◆ Material provided
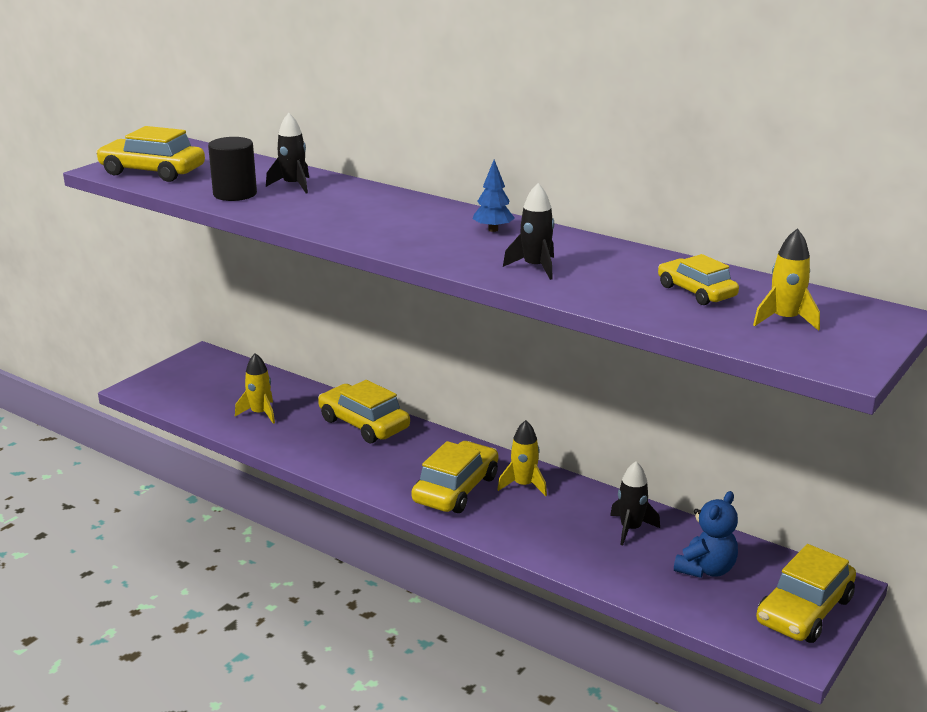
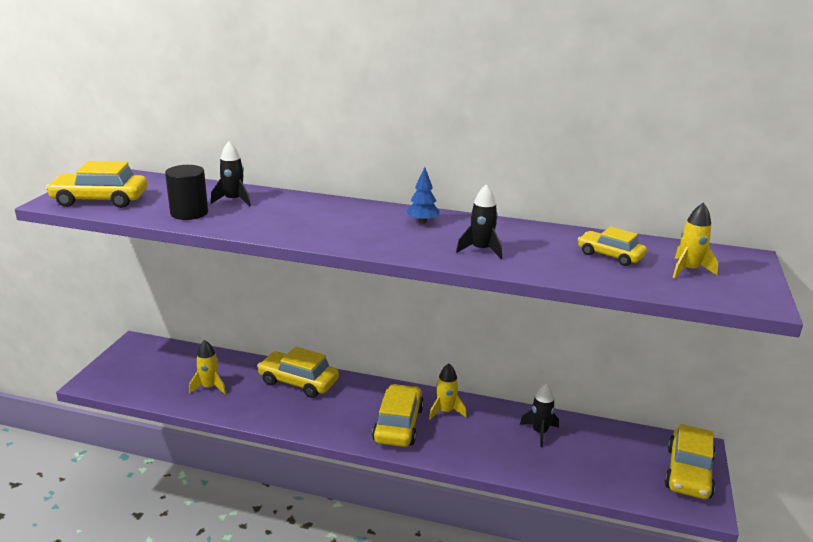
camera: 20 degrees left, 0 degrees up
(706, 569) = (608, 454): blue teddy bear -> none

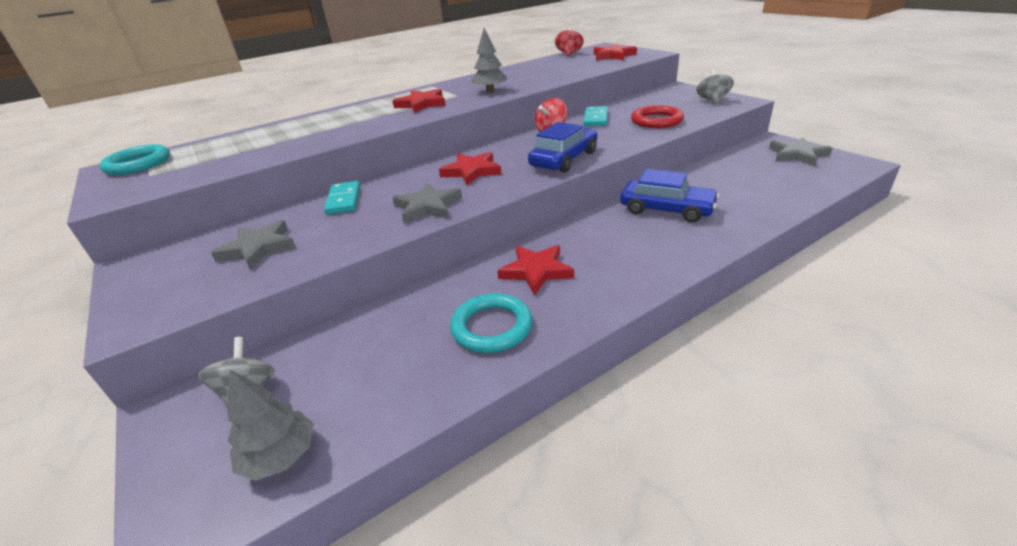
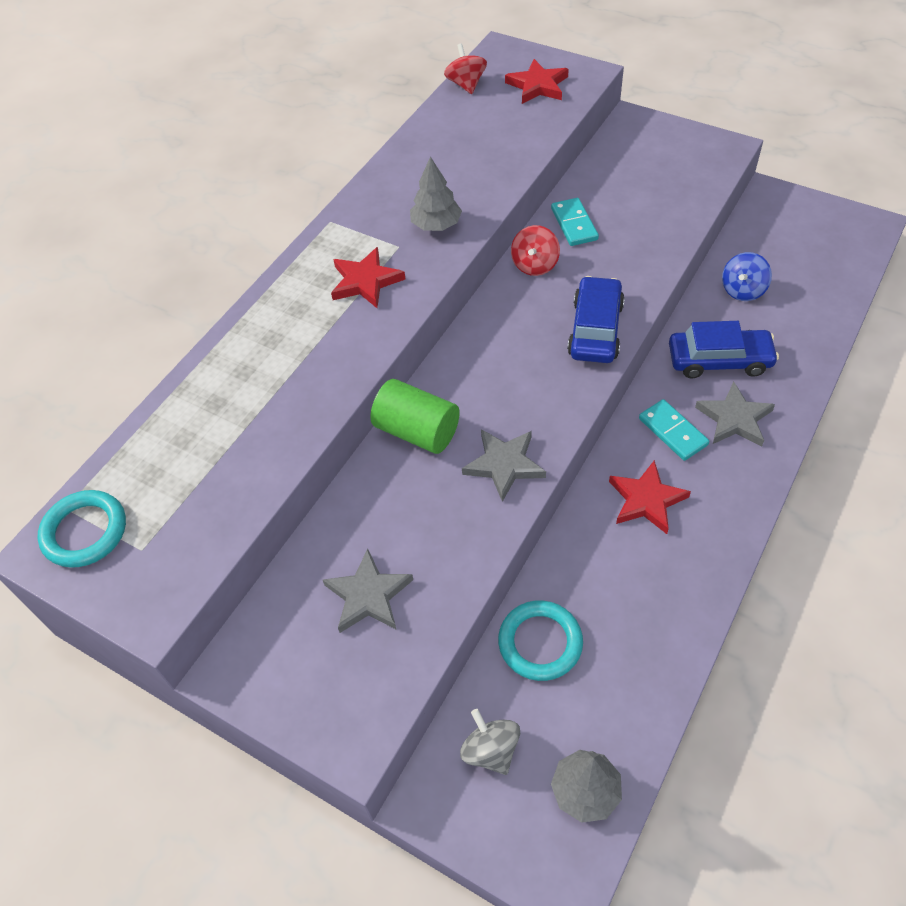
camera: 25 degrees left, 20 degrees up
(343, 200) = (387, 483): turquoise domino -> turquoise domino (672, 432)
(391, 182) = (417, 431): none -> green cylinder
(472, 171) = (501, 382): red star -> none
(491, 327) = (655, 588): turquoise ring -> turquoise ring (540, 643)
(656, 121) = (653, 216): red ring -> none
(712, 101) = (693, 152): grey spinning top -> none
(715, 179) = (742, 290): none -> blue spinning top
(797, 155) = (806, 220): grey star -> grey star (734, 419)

...

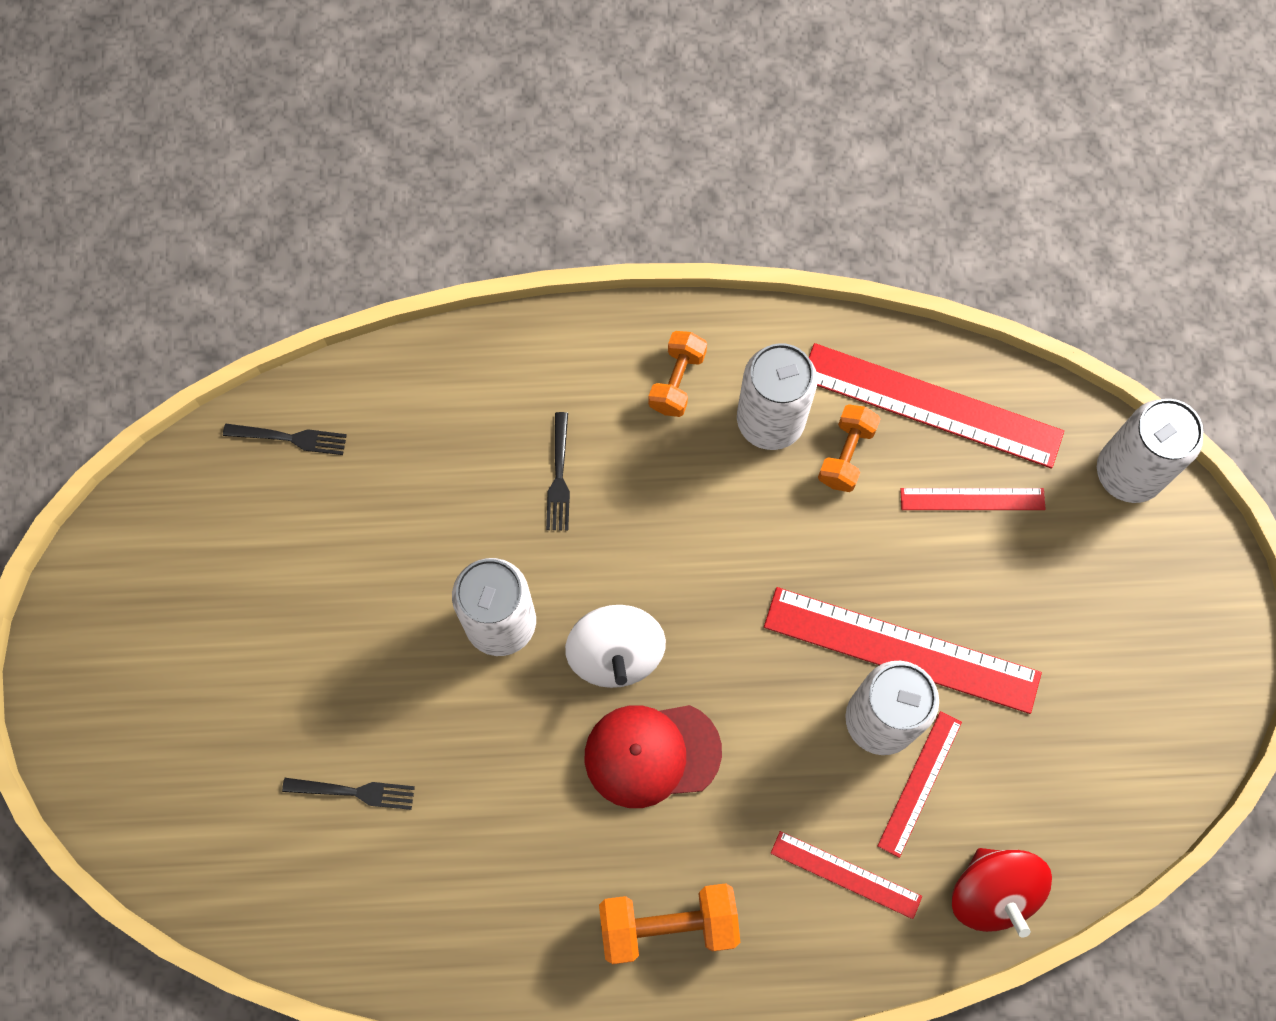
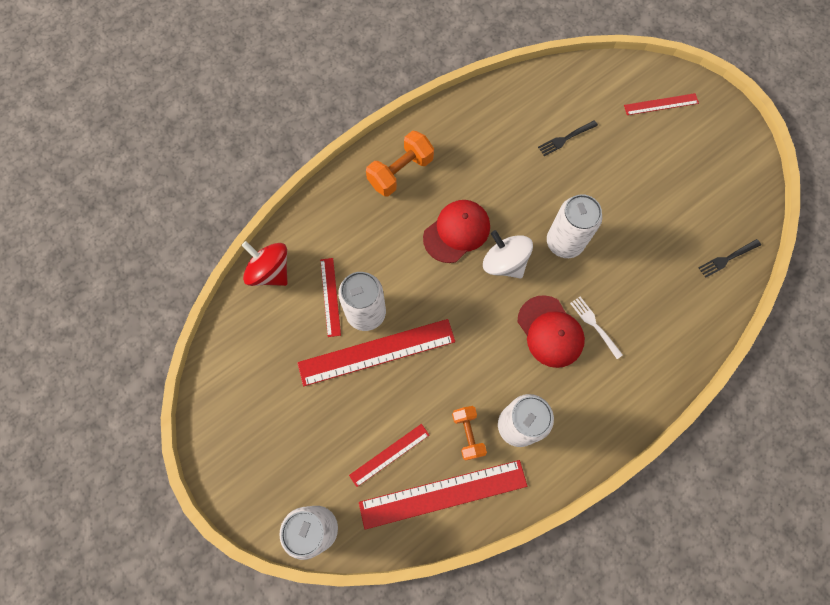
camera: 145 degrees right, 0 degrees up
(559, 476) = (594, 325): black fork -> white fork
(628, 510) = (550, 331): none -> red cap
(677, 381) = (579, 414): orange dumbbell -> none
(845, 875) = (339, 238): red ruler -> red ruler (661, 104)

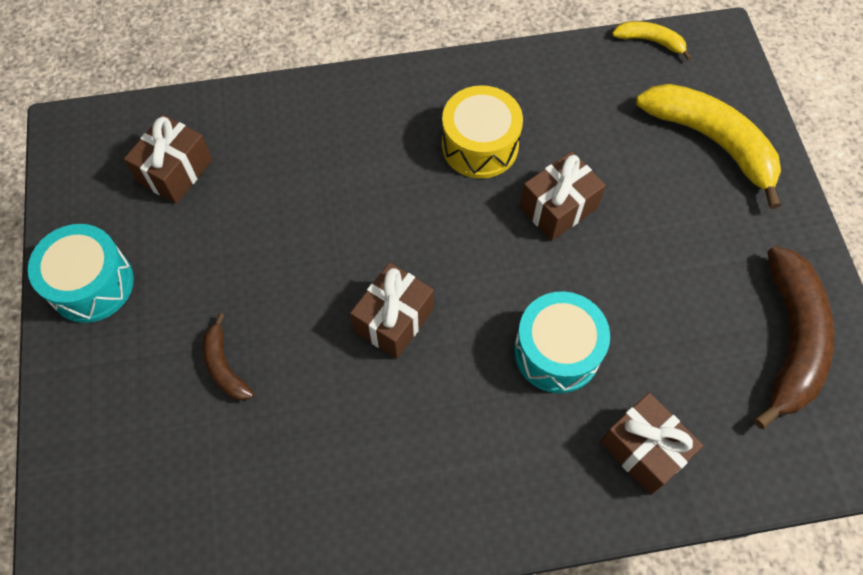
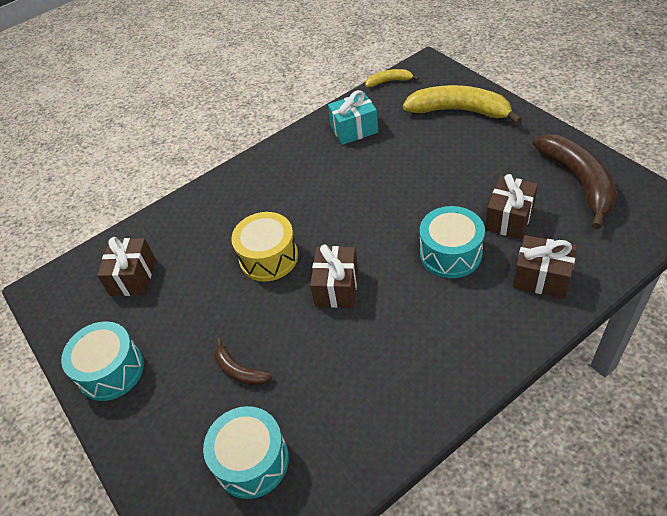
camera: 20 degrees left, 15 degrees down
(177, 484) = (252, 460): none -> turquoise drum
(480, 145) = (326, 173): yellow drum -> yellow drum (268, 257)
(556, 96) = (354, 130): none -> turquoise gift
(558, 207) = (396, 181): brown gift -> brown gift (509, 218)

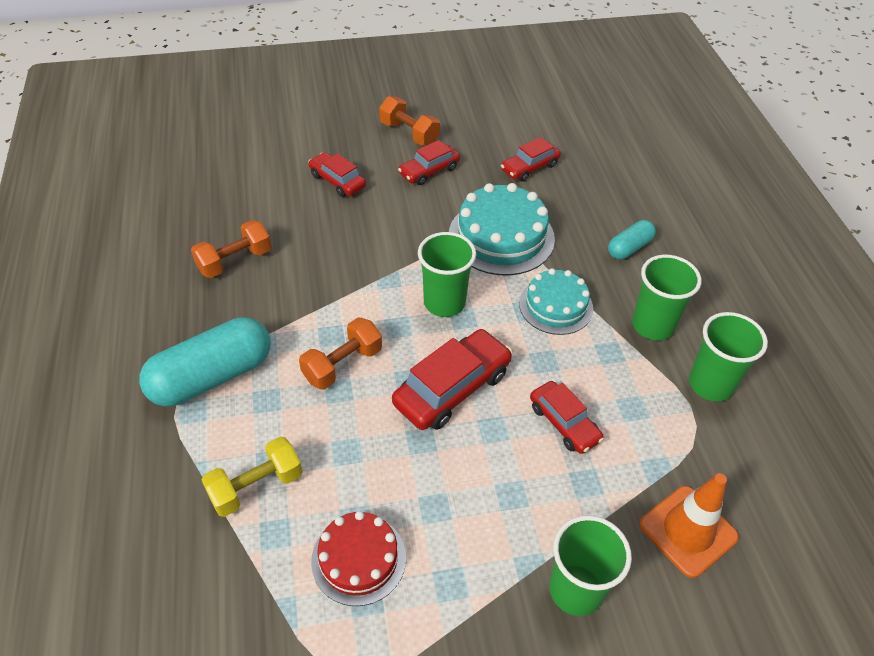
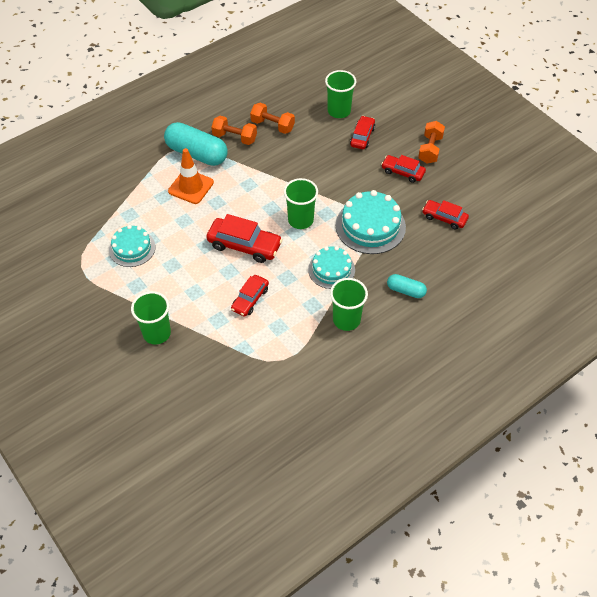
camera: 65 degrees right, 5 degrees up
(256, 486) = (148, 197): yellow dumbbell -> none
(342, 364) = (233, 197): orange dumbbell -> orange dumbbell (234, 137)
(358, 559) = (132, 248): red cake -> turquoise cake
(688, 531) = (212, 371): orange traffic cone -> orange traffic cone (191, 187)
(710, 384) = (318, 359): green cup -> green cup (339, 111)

◆ Required action
Above is a listing; print exactly its lines from the one with "(491, 327) = (655, 588): turquoise" through the one with "(797, 155) = (806, 220): grey", and no other lines.

◆ Solution
(491, 327) = (655, 588): turquoise ring -> turquoise ring (540, 643)
(656, 121) = (653, 216): red ring -> none
(712, 101) = (693, 152): grey spinning top -> none
(715, 179) = (742, 290): none -> blue spinning top
(797, 155) = (806, 220): grey star -> grey star (734, 419)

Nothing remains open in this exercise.